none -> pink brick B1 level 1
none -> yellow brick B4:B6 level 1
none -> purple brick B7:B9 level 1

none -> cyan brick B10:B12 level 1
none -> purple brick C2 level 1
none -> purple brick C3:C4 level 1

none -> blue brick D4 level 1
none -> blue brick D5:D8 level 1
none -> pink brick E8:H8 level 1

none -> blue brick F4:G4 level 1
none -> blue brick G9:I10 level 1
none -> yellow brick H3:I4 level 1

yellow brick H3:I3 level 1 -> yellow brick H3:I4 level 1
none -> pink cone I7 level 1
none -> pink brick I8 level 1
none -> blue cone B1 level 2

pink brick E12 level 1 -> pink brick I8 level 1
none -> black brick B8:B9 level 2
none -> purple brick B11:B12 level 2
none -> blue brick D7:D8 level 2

WHAT THIS TASK INVOLVES: Reproduce the whole listing, exactly.

COMPLETED TASK:
none -> pink brick B1 level 1
none -> yellow brick B4:B6 level 1
none -> purple brick B7:B9 level 1

none -> cyan brick B10:B12 level 1
none -> purple brick C2 level 1
none -> purple brick C3:C4 level 1

none -> blue brick D4 level 1
none -> blue brick D5:D8 level 1
none -> pink brick E8:H8 level 1

none -> blue brick F4:G4 level 1
none -> blue brick G9:I10 level 1
none -> yellow brick H3:I4 level 1

yellow brick H3:I3 level 1 -> yellow brick H3:I4 level 1
none -> pink cone I7 level 1
none -> pink brick I8 level 1
none -> blue cone B1 level 2

pink brick E12 level 1 -> pink brick I8 level 1
none -> black brick B8:B9 level 2
none -> purple brick B11:B12 level 2
none -> blue brick D7:D8 level 2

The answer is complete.